===== ENTRIES SHOWN =====
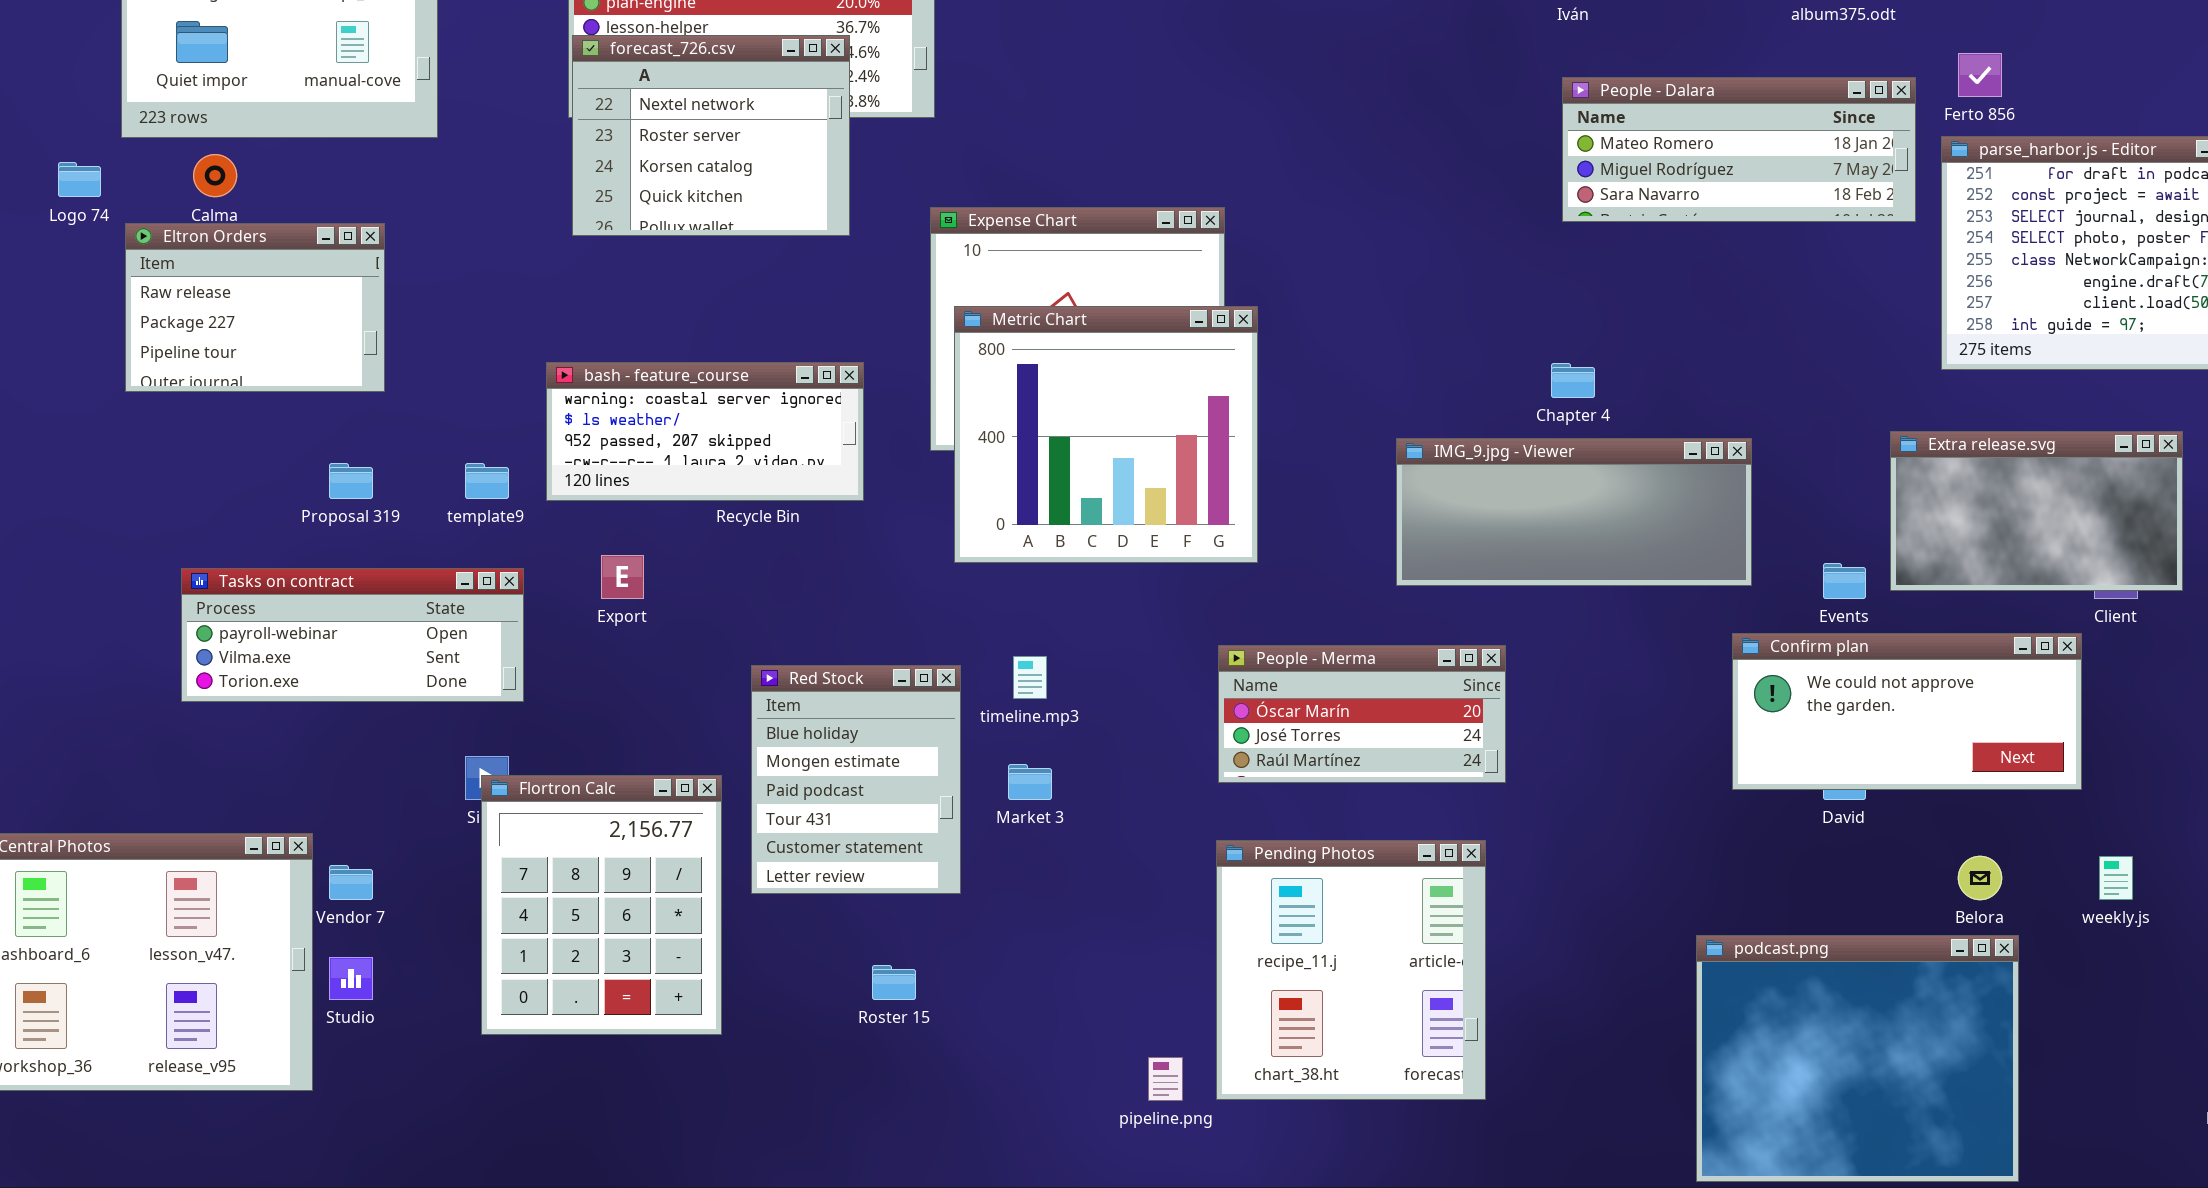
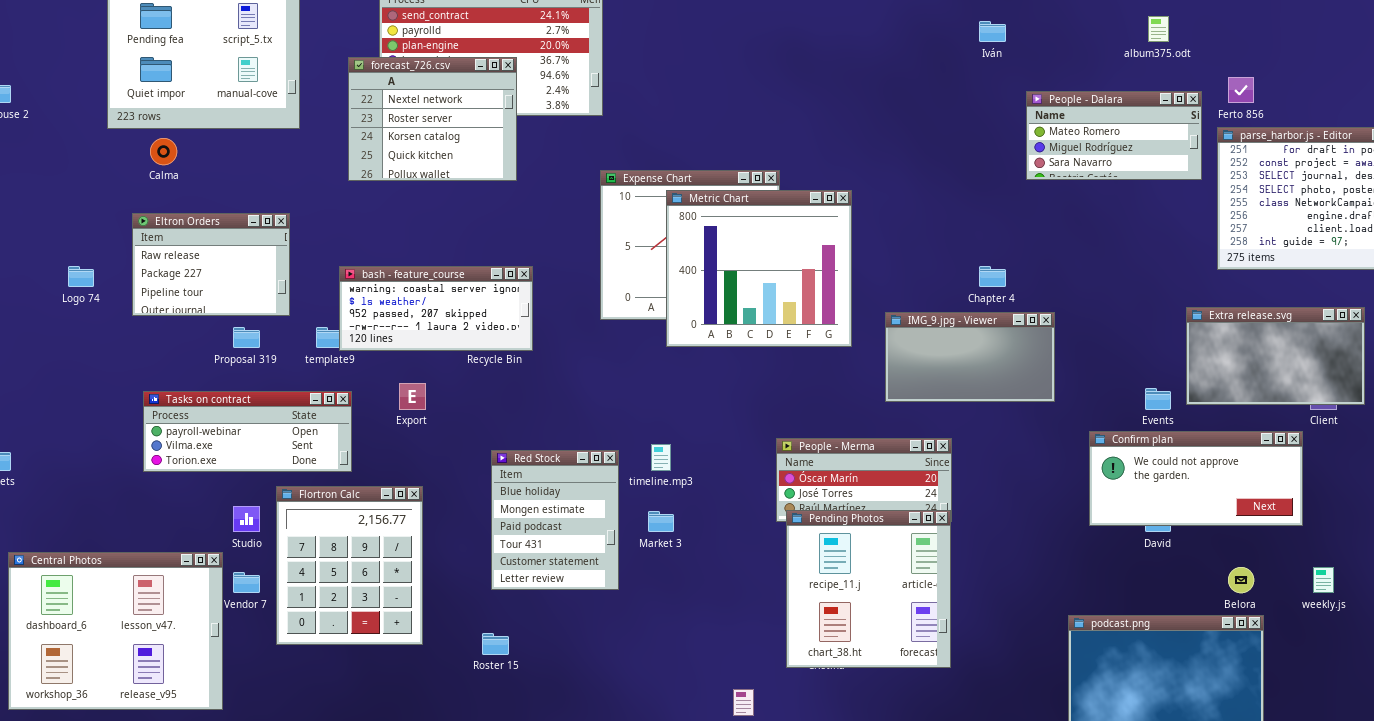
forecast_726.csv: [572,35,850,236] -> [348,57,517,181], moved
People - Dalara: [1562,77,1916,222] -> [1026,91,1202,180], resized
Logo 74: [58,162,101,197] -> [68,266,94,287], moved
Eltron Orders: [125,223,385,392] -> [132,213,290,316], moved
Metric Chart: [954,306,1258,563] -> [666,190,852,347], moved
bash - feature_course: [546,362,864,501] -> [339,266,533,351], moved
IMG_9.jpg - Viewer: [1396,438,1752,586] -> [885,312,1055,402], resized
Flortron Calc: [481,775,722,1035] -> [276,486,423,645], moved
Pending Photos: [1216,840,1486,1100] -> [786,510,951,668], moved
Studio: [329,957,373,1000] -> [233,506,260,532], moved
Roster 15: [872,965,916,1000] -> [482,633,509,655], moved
=====
===== ENTRIES SHOWN =====
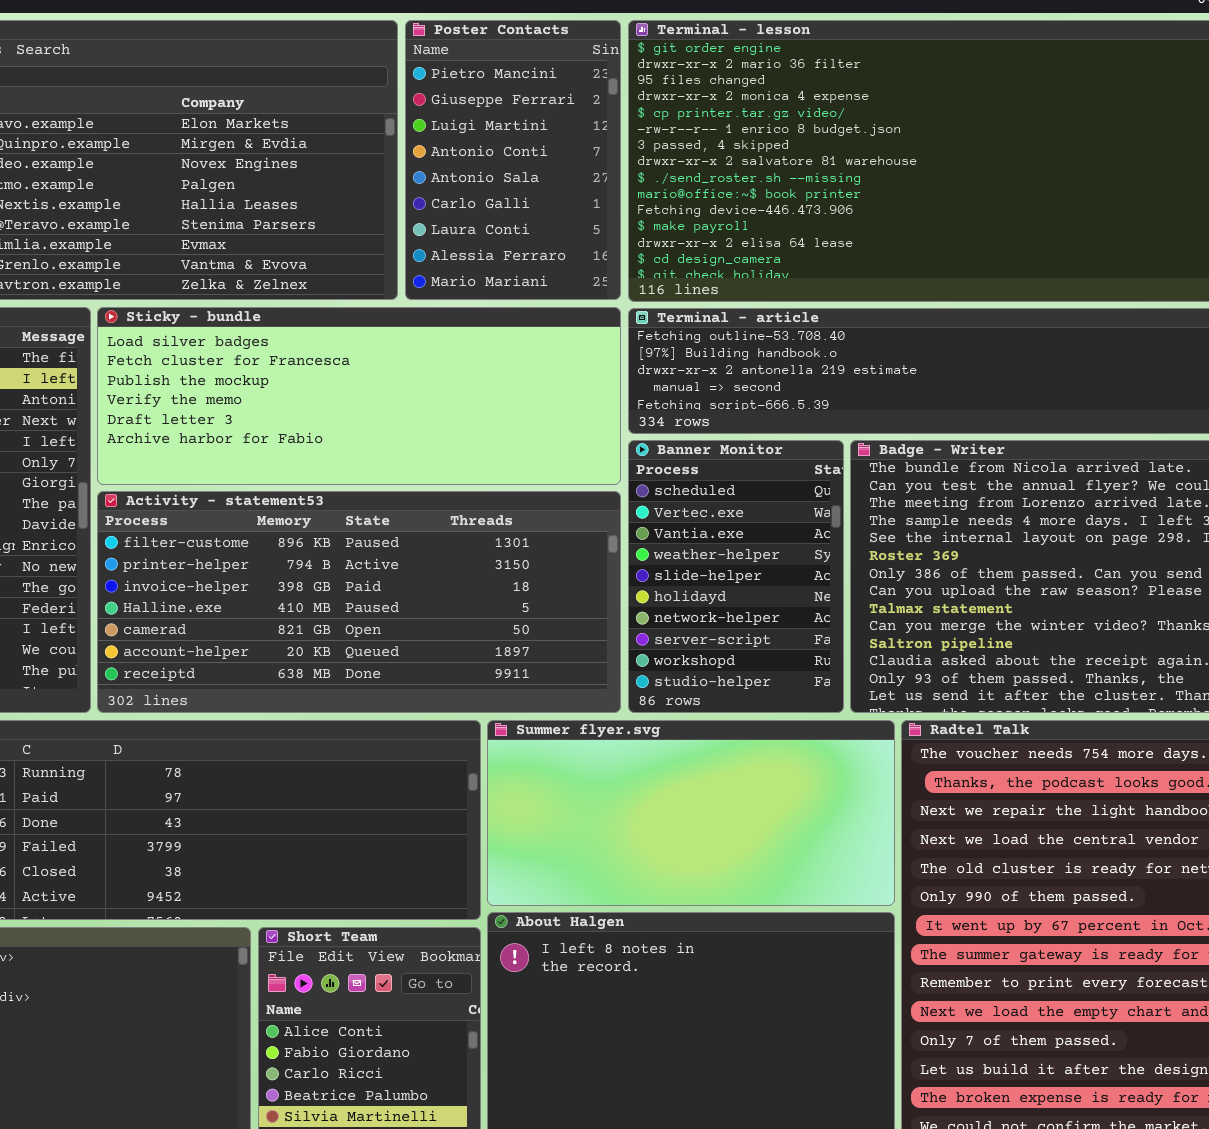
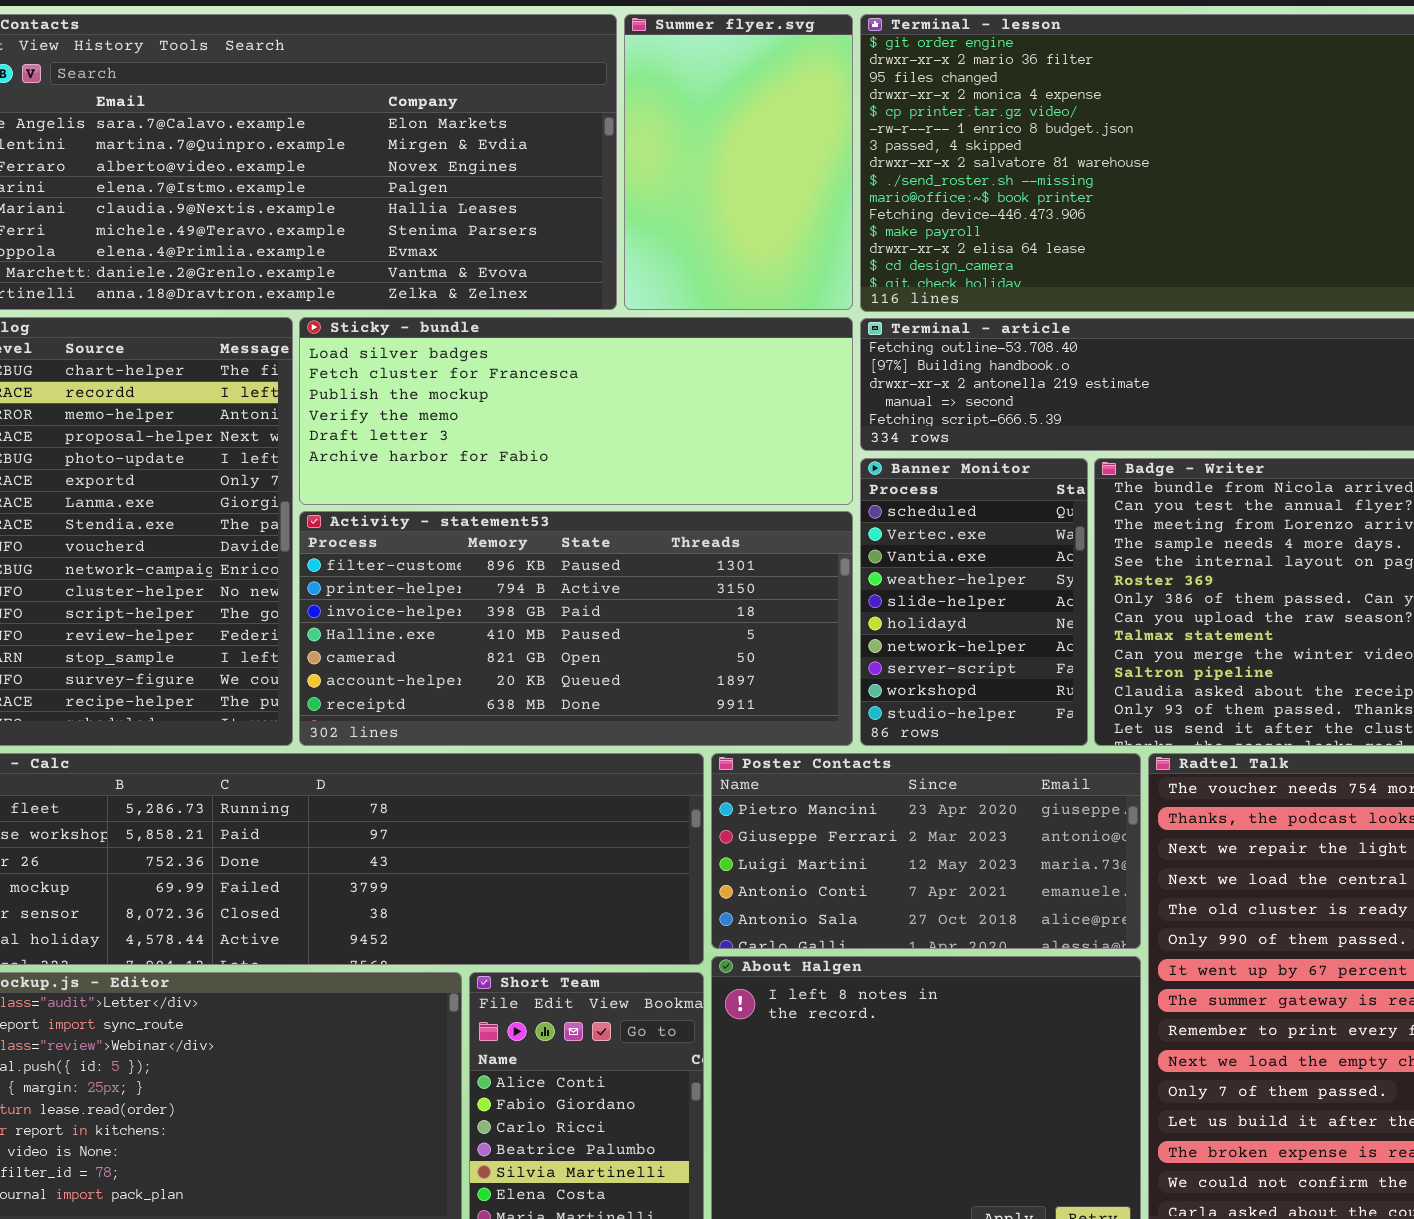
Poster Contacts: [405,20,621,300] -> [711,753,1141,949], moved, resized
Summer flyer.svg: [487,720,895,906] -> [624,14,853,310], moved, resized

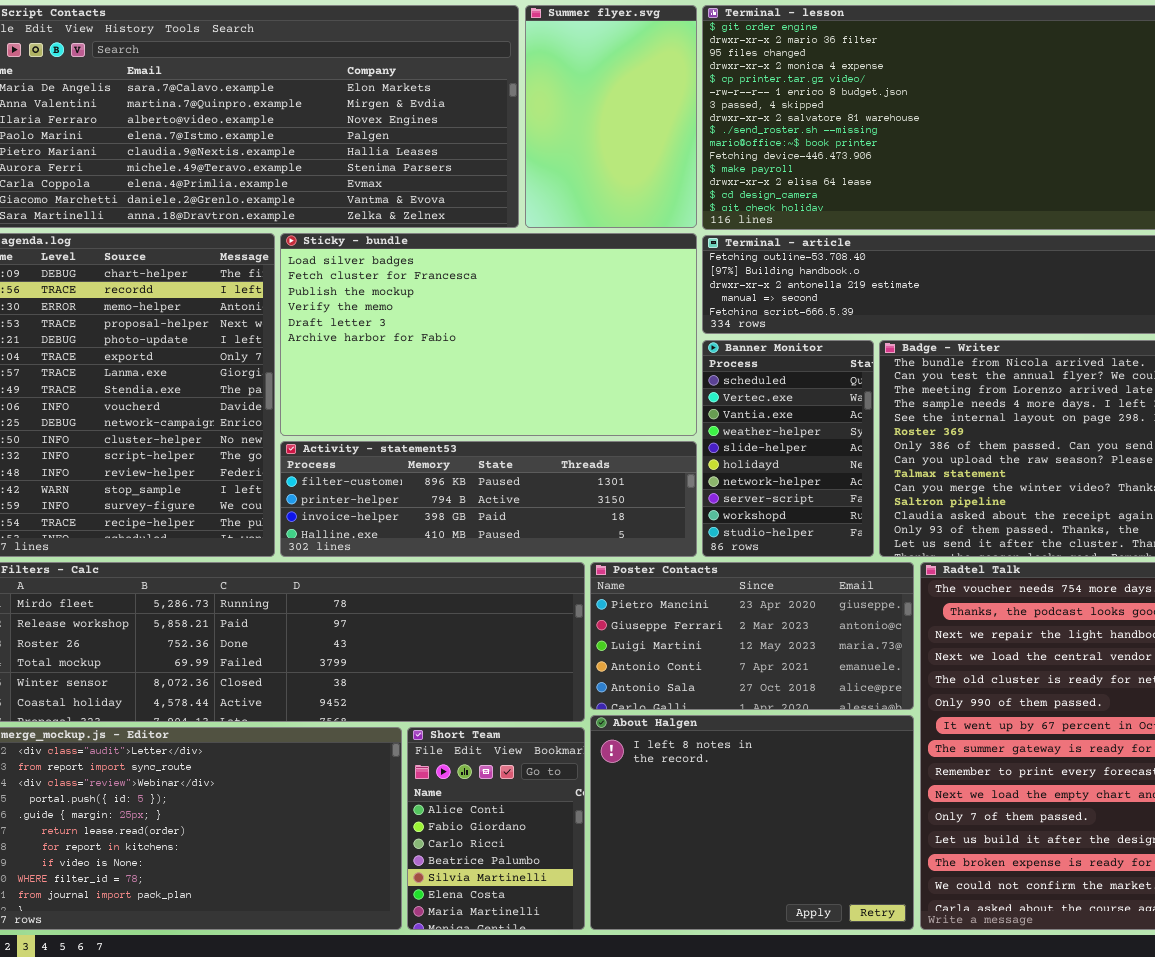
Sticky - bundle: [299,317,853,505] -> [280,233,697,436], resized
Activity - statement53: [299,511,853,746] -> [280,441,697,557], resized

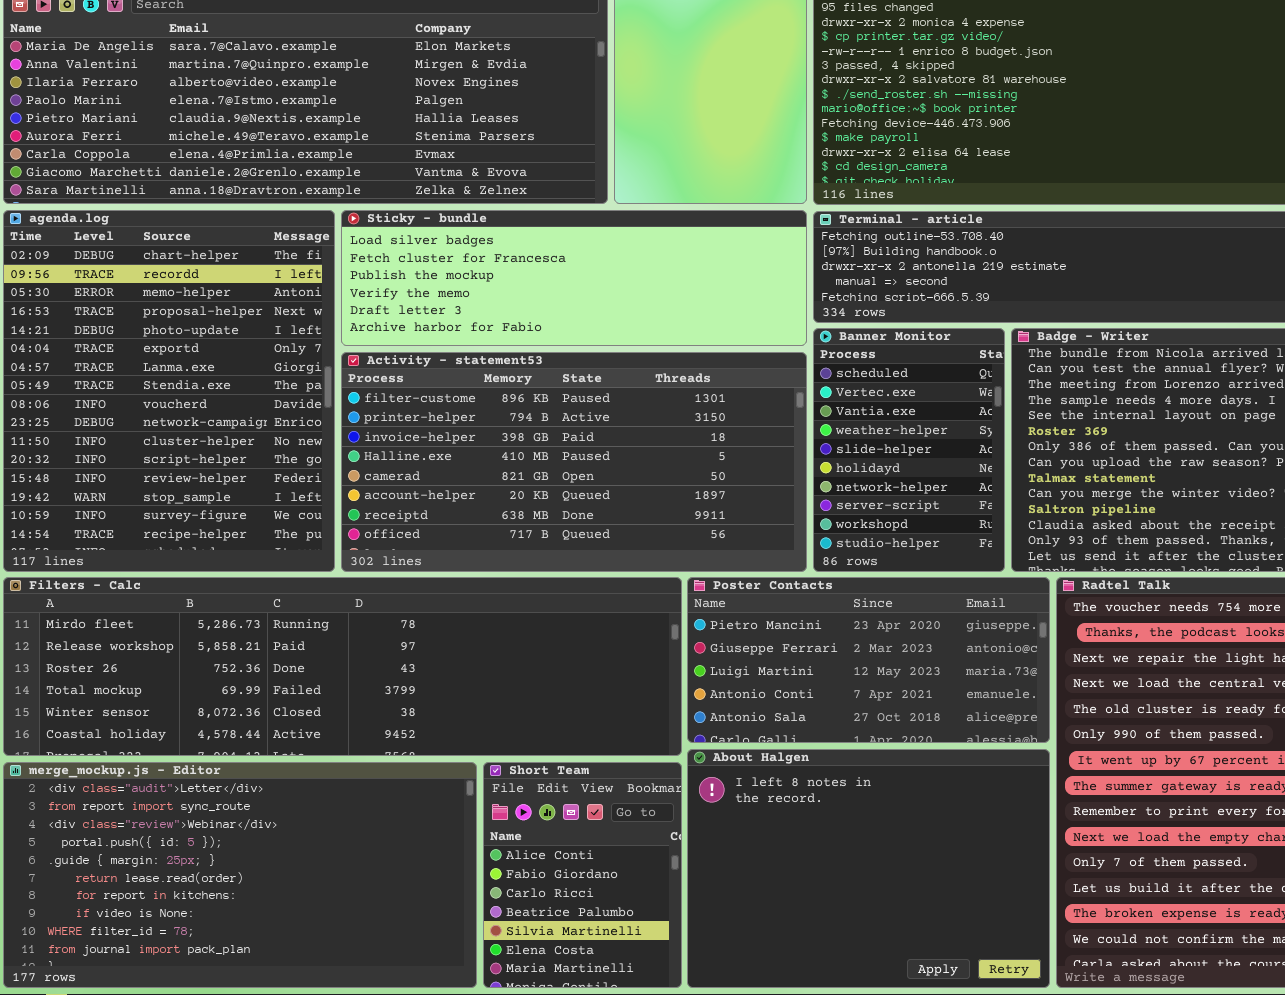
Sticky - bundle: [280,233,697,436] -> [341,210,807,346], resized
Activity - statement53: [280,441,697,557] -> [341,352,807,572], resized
=====
### AIM OF THE EXERCISE
Looking at the entries above, can you reproduce exactly the lines from the one that holds "People - Dalara: [1562,77,1916,222]" through the one that holds "Roster 15: [872,965,916,1000]", and only those?

### EXERCISE SOLUTION
People - Dalara: [1562,77,1916,222] -> [1026,91,1202,180], resized
Logo 74: [58,162,101,197] -> [68,266,94,287], moved
Eltron Orders: [125,223,385,392] -> [132,213,290,316], moved
Metric Chart: [954,306,1258,563] -> [666,190,852,347], moved
bash - feature_course: [546,362,864,501] -> [339,266,533,351], moved
IMG_9.jpg - Viewer: [1396,438,1752,586] -> [885,312,1055,402], resized
Flortron Calc: [481,775,722,1035] -> [276,486,423,645], moved
Pending Photos: [1216,840,1486,1100] -> [786,510,951,668], moved
Studio: [329,957,373,1000] -> [233,506,260,532], moved
Roster 15: [872,965,916,1000] -> [482,633,509,655], moved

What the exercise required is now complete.